▶ THE TASK
Return the listing below exactly, with the pictures dropped.

▶ DATA SHOWN
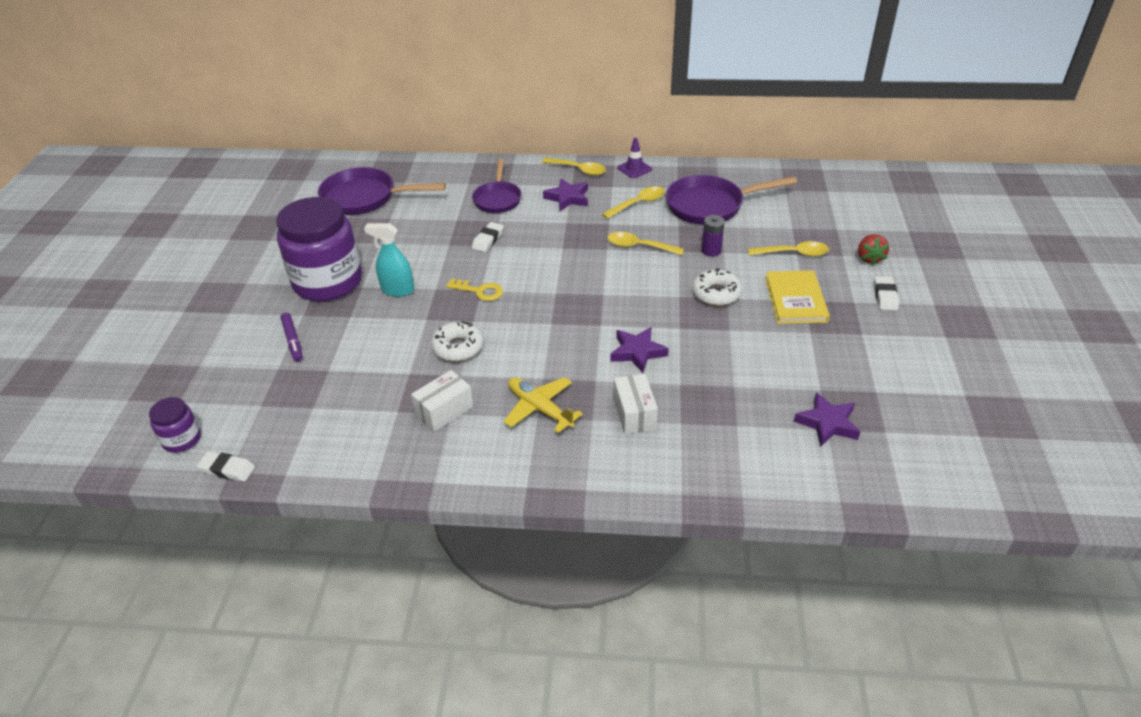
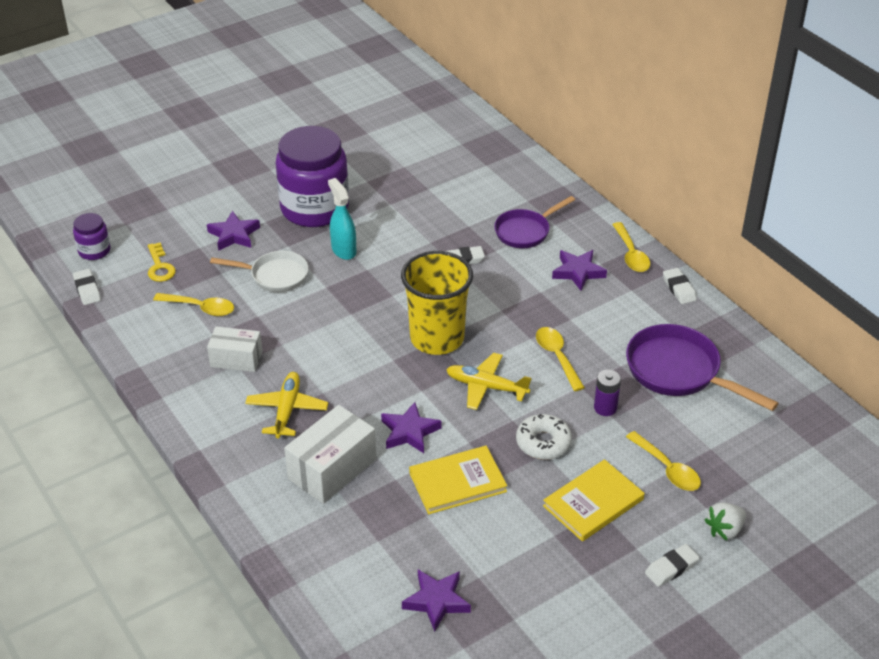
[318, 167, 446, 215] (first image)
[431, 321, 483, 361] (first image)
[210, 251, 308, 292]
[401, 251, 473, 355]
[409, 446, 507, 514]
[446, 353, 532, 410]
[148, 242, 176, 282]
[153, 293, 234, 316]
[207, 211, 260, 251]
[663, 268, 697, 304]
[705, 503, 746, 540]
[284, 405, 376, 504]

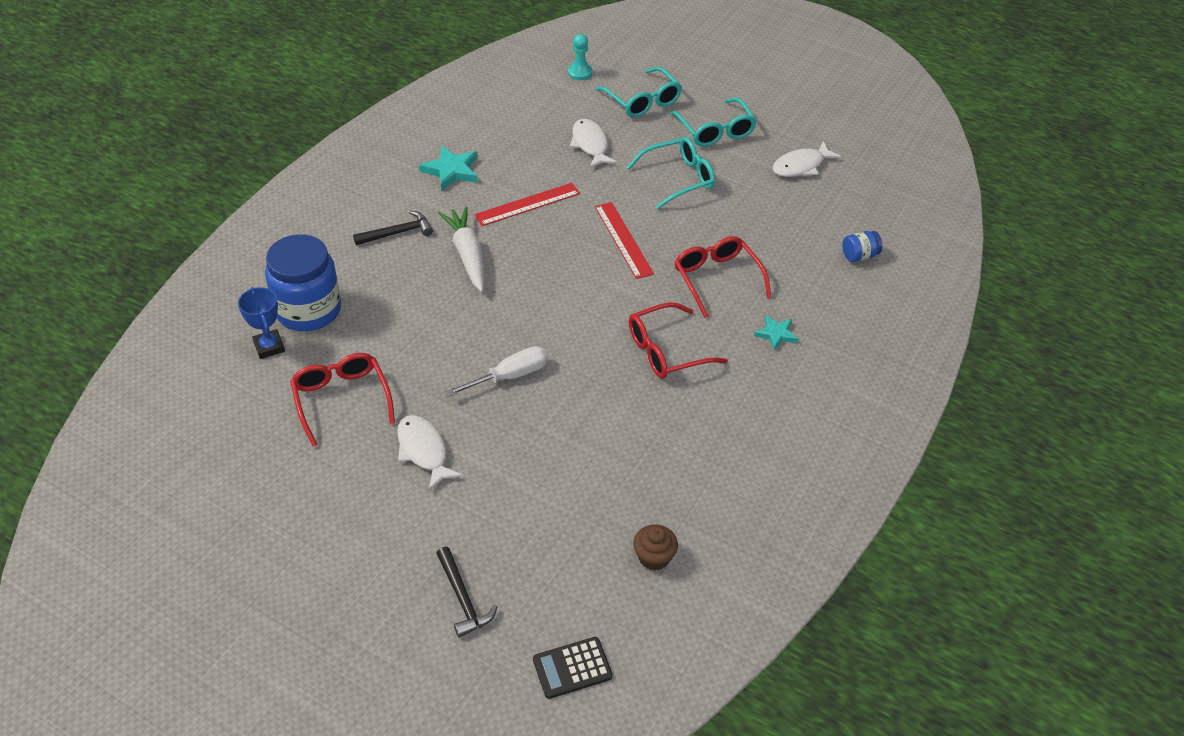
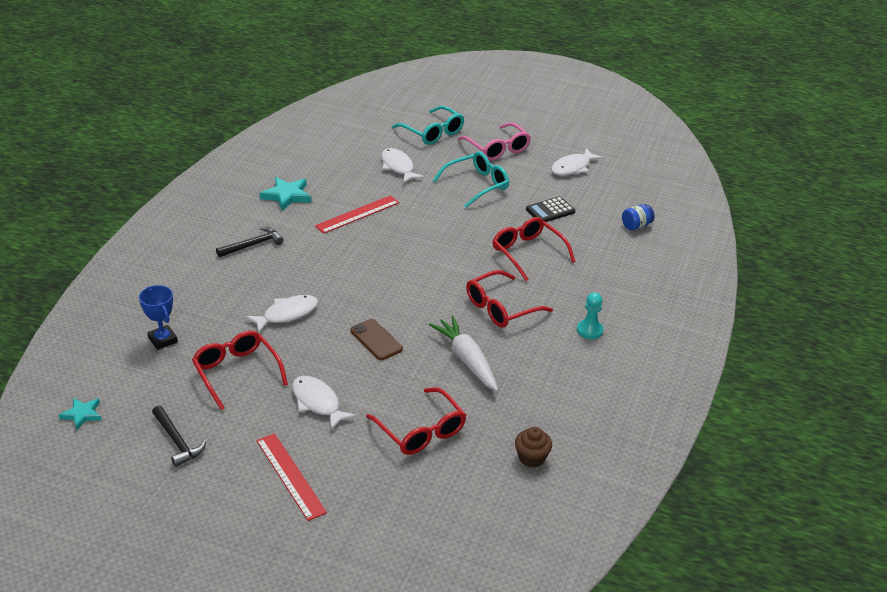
[265, 234, 341, 331] (first image)
[245, 295, 318, 333]
[366, 387, 466, 455]
[152, 405, 206, 467]
[429, 316, 498, 391]
[526, 196, 575, 222]
[577, 292, 604, 339]
[256, 433, 327, 521]
[59, 398, 102, 430]
[350, 319, 403, 360]
[457, 122, 531, 161]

▶ FINISHED TASK
[318, 167, 446, 215] (first image)
[431, 321, 483, 361] (first image)
[210, 251, 308, 292]
[401, 251, 473, 355]
[409, 446, 507, 514]
[446, 353, 532, 410]
[148, 242, 176, 282]
[153, 293, 234, 316]
[207, 211, 260, 251]
[663, 268, 697, 304]
[705, 503, 746, 540]
[284, 405, 376, 504]

[265, 234, 341, 331] (first image)
[245, 295, 318, 333]
[366, 387, 466, 455]
[152, 405, 206, 467]
[429, 316, 498, 391]
[526, 196, 575, 222]
[577, 292, 604, 339]
[256, 433, 327, 521]
[59, 398, 102, 430]
[350, 319, 403, 360]
[457, 122, 531, 161]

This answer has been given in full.